TASK BRIEF — Give back the lines below exactly, but do not include any pictures.

Revision tracking records —
▬▬▬▬▬▬▬▬▬▬

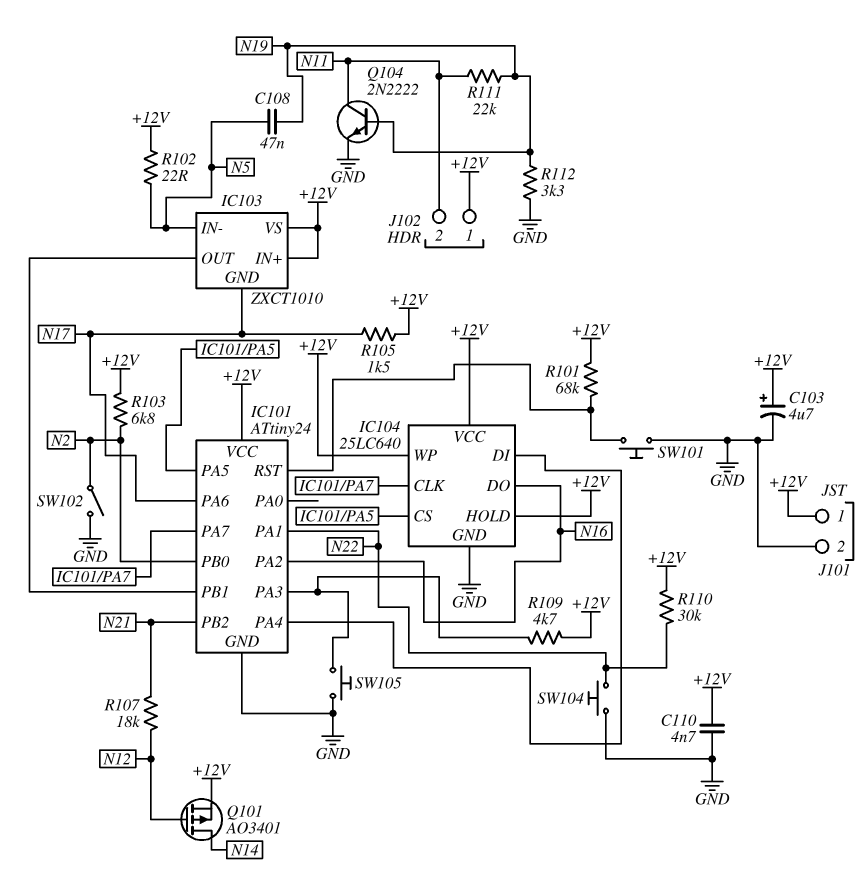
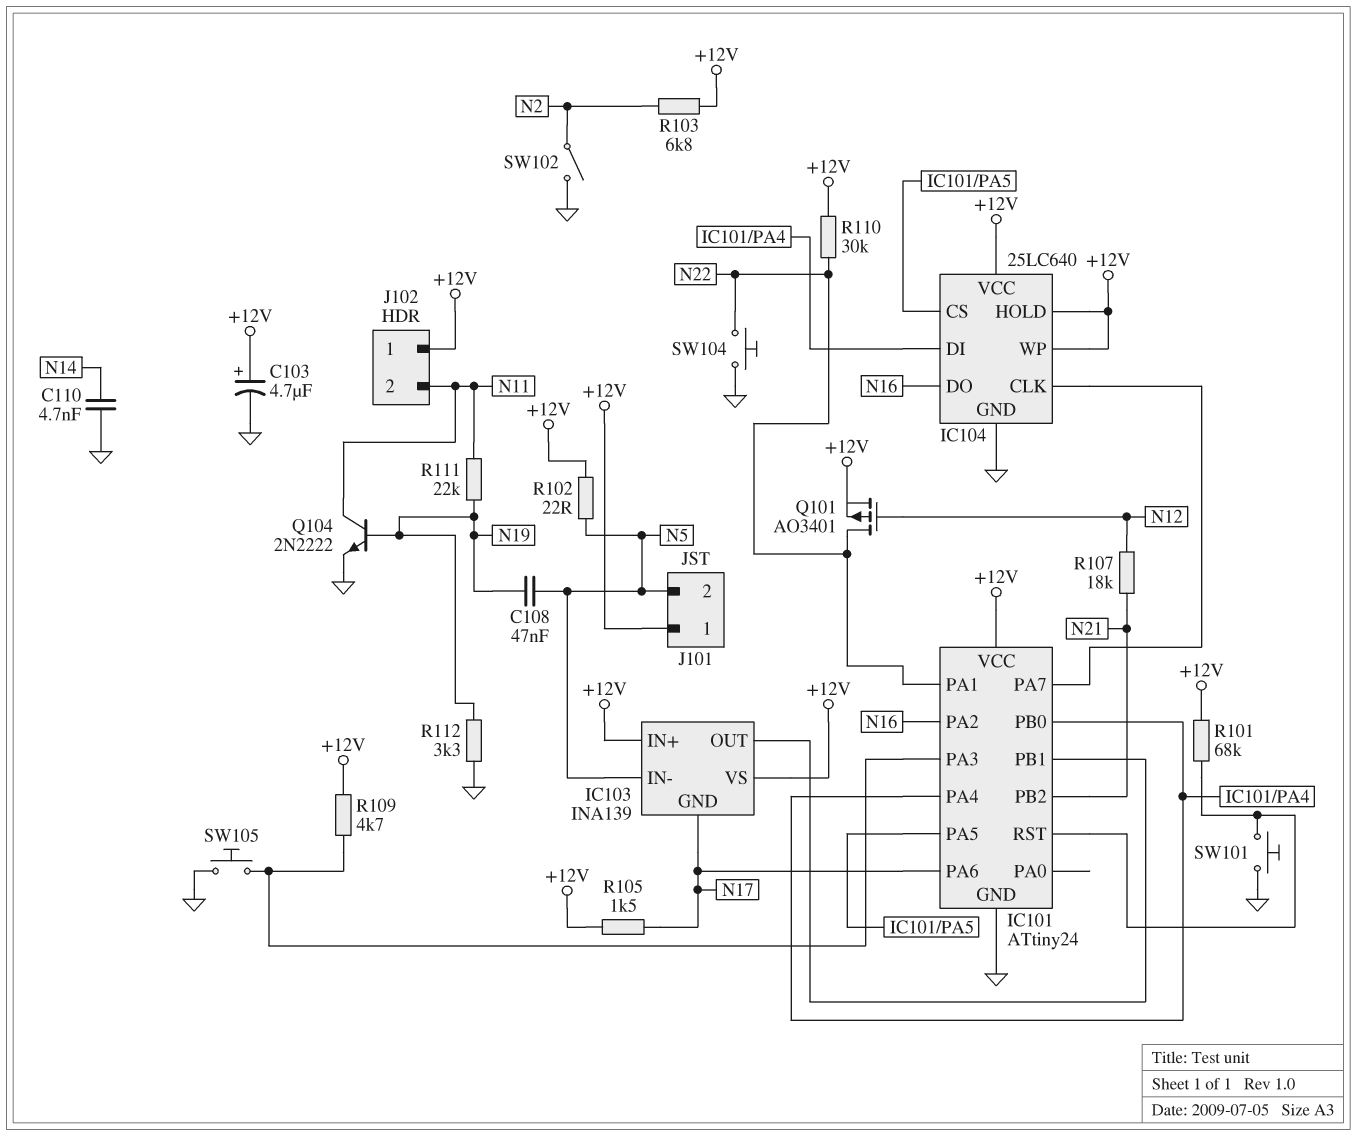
C110: 4.7nF (+12V, GND) -> 4.7nF (GND, N14)
IC101 pin PB0: N2 -> IC101/PA4
IC103: ZXCT1010 -> INA139
J101 pin 2: GND -> N5
Q101: PMOS AO3401 (G N12, D N14, S +12V) -> PMOS AO3401 (G N12, D N22, S +12V)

▬▬▬▬▬▬▬▬▬▬

FINISHED EXERCISE —
C110: 4.7nF (+12V, GND) -> 4.7nF (GND, N14)
IC101 pin PB0: N2 -> IC101/PA4
IC103: ZXCT1010 -> INA139
J101 pin 2: GND -> N5
Q101: PMOS AO3401 (G N12, D N14, S +12V) -> PMOS AO3401 (G N12, D N22, S +12V)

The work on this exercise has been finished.